Stored data:

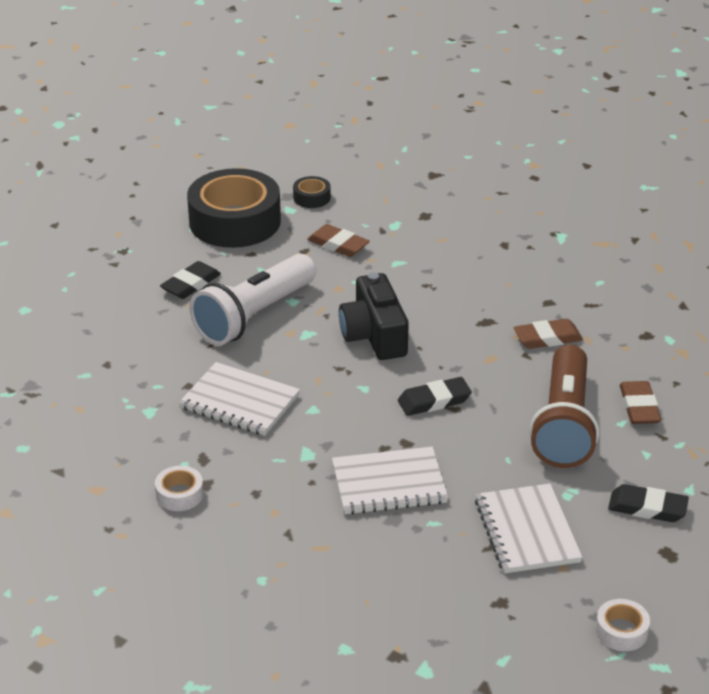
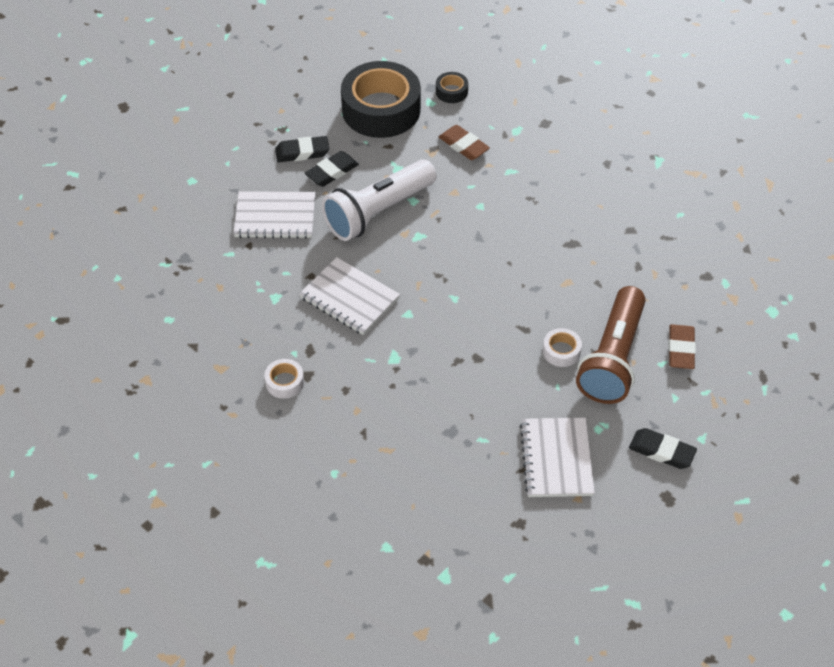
camera: 10 degrees right, 15 degrees up
white notebook [332,447,448,515] -> white notebook moved to [233,191,315,239]
black camera [339,272,409,360] -> none
black eraser [398,377,472,416] -> black eraser moved to [275,136,330,162]
brown eraser [513,319,583,349] -> none
white tape [595,599,650,651] -> white tape moved to [543,328,582,367]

* [THE TASK]
All lines from the line holding "brown eraser [513,319,583,349] -> none" through the end of the records above need to be transcribed exactly, and no other text should appear.

* [RESULT]
brown eraser [513,319,583,349] -> none
white tape [595,599,650,651] -> white tape moved to [543,328,582,367]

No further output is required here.